Records for this exercise Start Marker

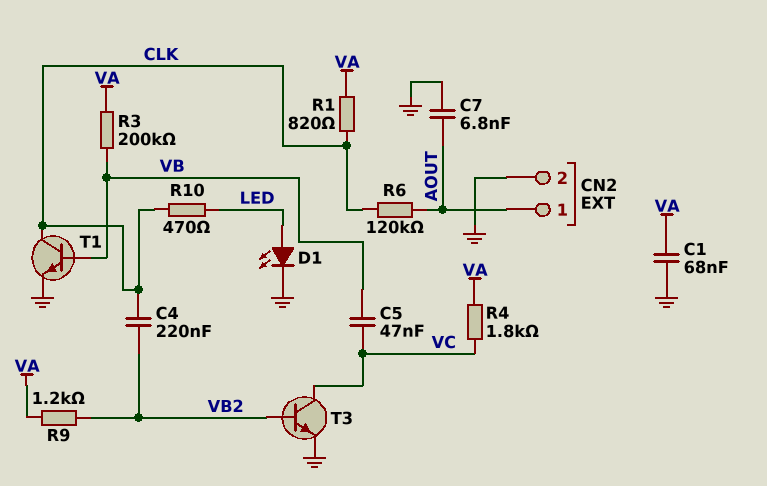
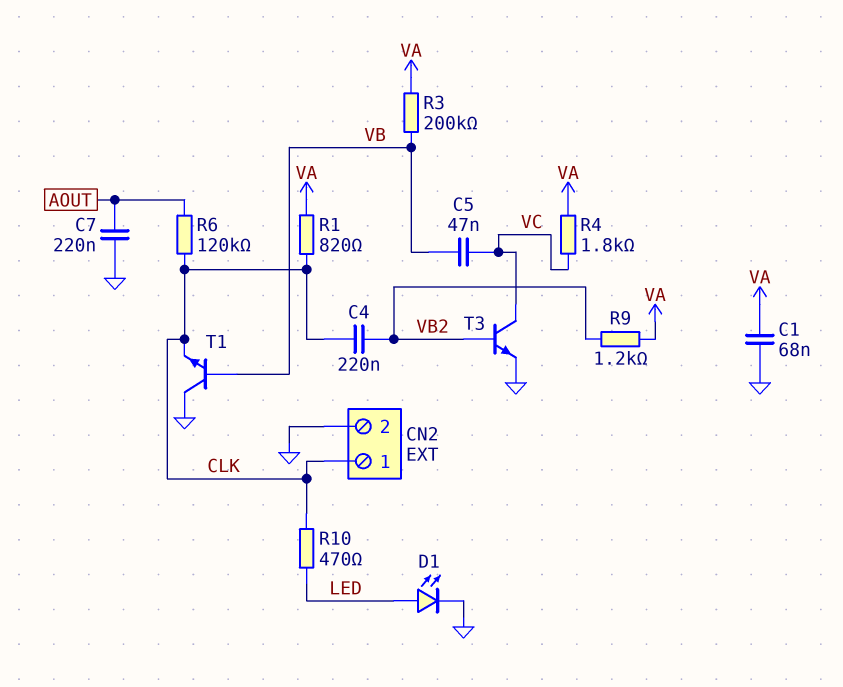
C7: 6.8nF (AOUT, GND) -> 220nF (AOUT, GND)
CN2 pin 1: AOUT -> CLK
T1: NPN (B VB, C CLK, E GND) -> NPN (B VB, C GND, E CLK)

Records for this exercise End Marker
Records for this exercise Start Marker

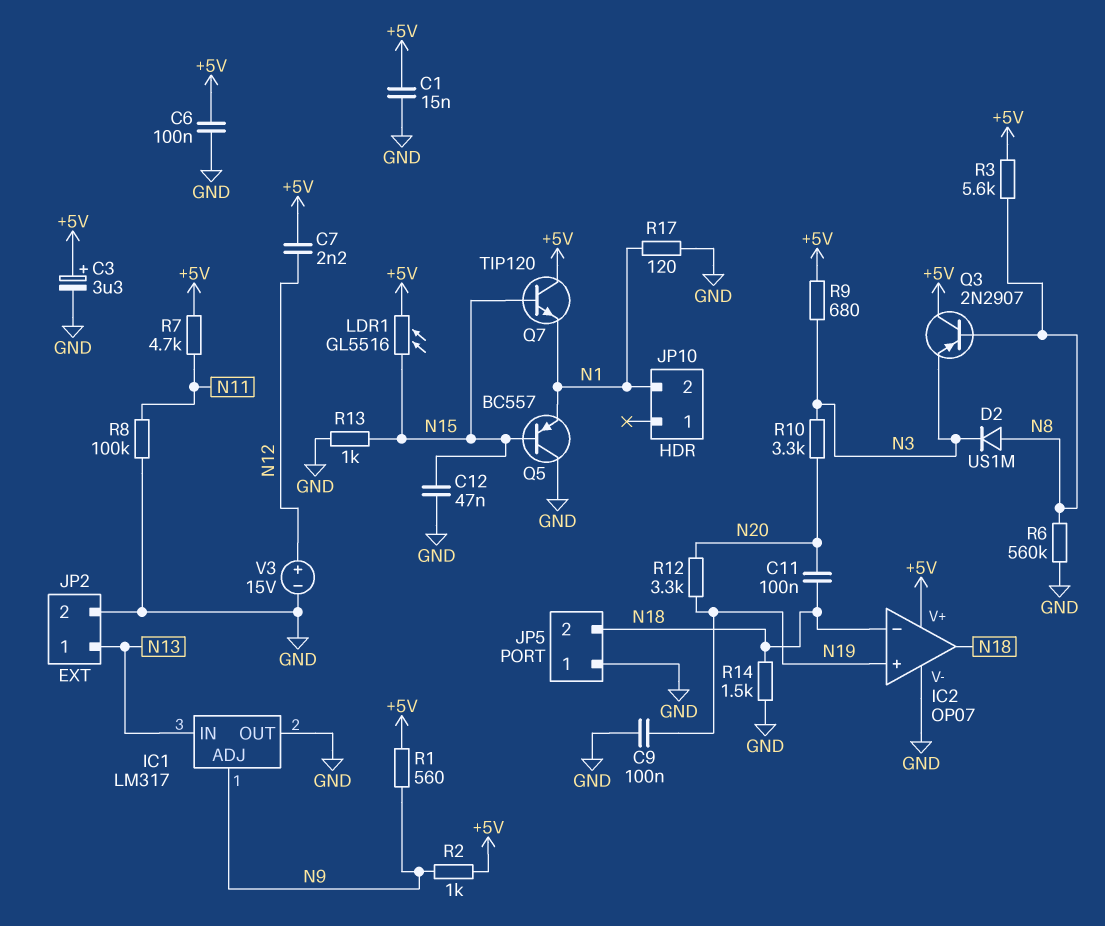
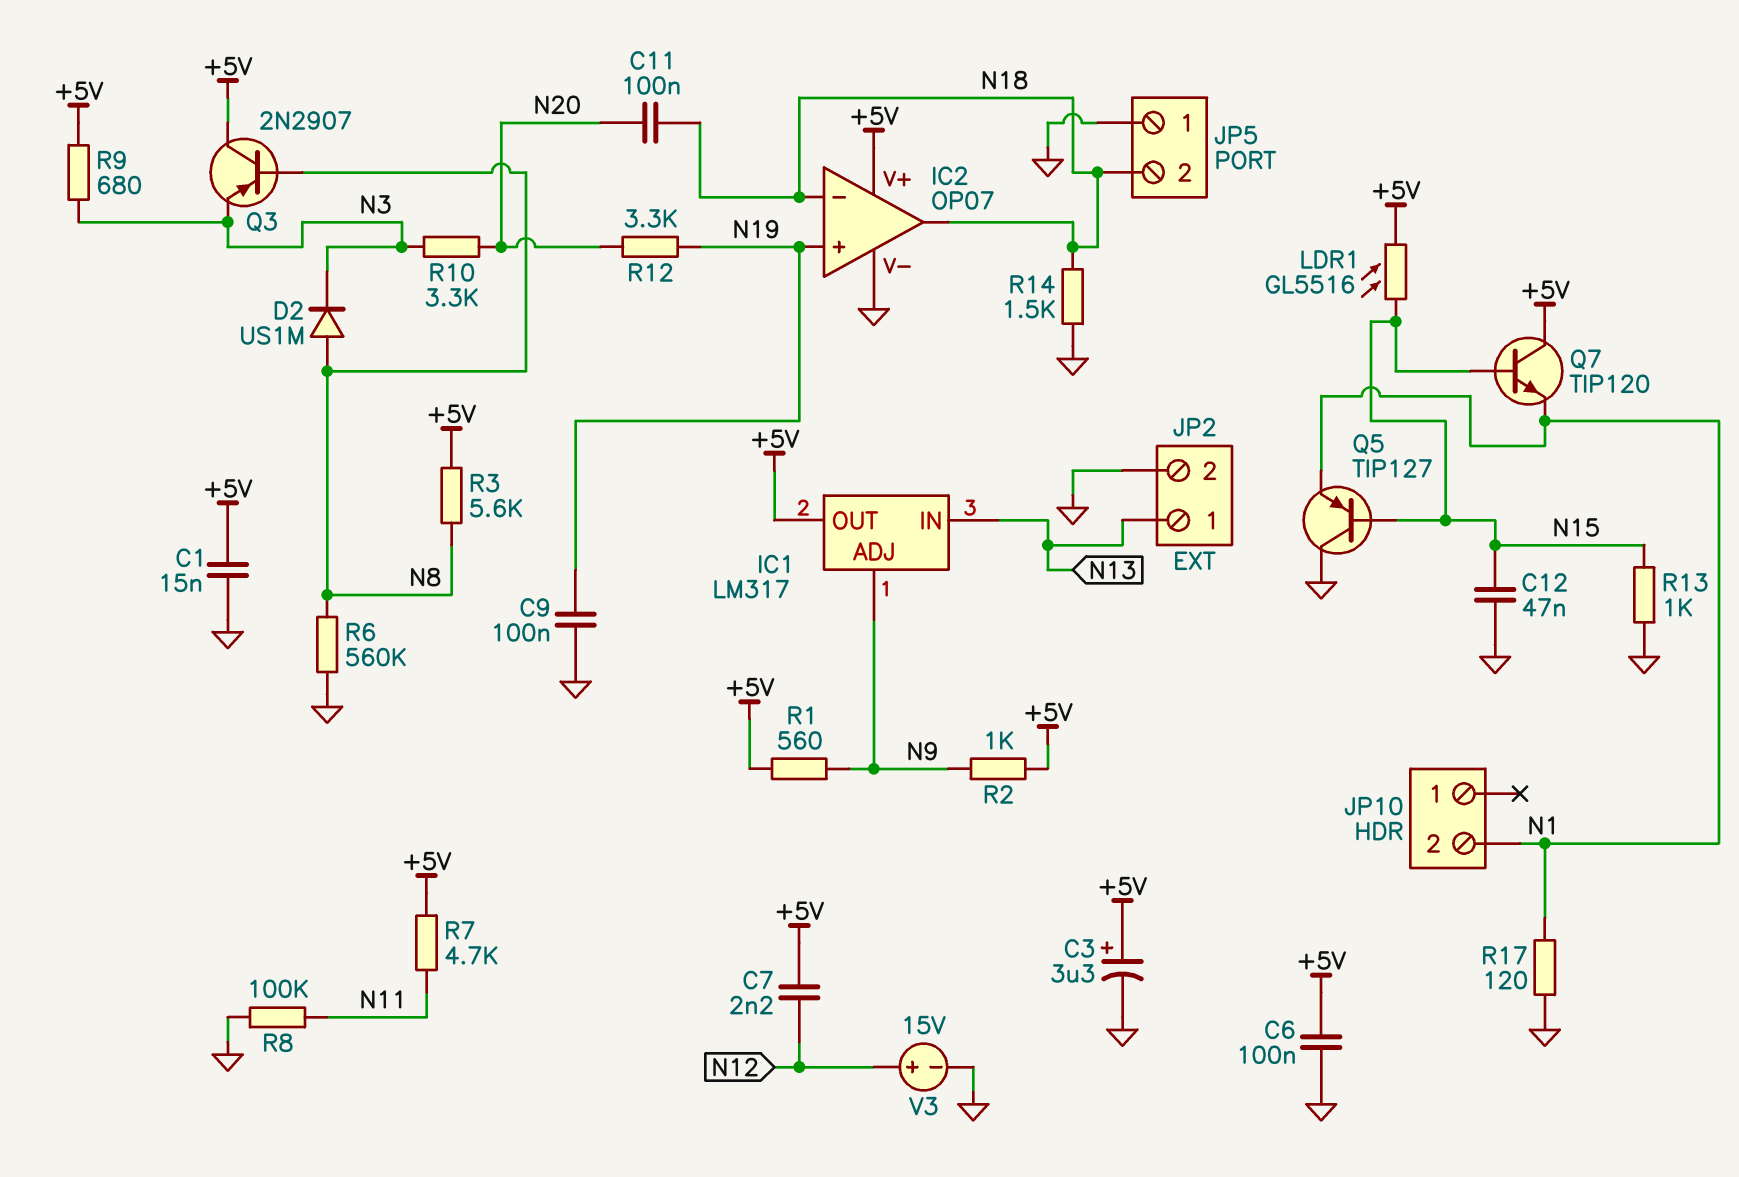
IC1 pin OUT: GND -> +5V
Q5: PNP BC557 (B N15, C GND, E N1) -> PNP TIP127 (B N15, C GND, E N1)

Records for this exercise End Marker
Records for this exercise Start Marker

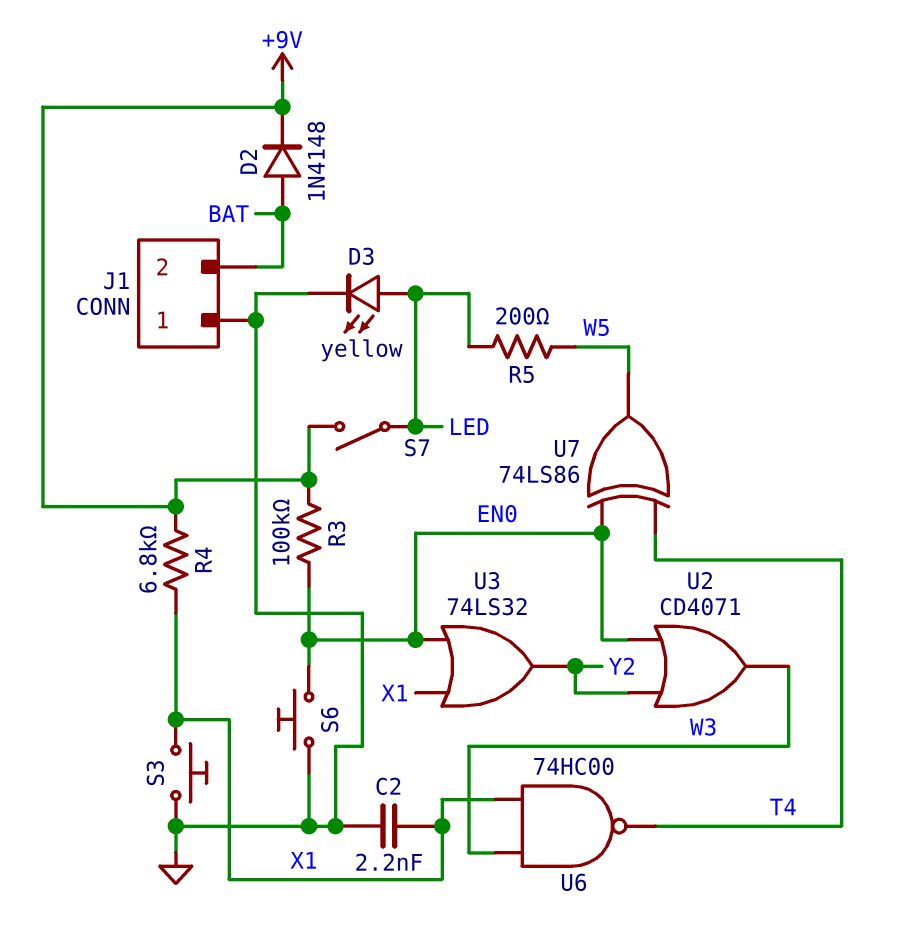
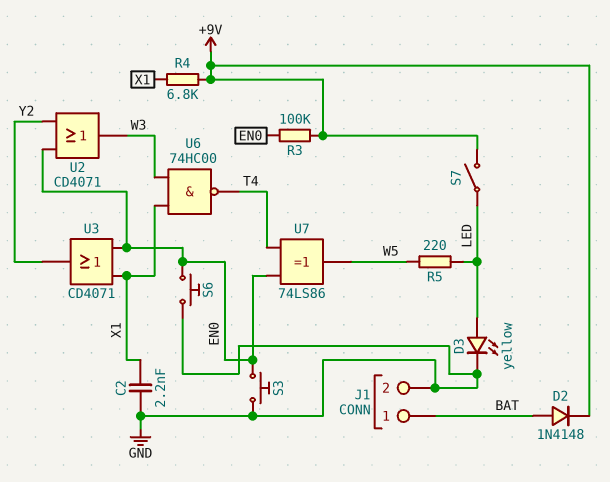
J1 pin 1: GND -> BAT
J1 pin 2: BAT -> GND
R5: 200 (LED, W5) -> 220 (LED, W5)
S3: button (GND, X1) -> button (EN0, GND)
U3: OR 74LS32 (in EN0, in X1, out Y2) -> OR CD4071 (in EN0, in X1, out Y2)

Records for this exercise End Marker

An exact copy of the lines above, from the one containing "C7: 6.8nF (AOUT, GND) -> 220nF (AOUT, GND)" down to the one containing "T1: NPN (B VB, C" and including both, is the whole answer; retype it and nothing else.

C7: 6.8nF (AOUT, GND) -> 220nF (AOUT, GND)
CN2 pin 1: AOUT -> CLK
T1: NPN (B VB, C CLK, E GND) -> NPN (B VB, C GND, E CLK)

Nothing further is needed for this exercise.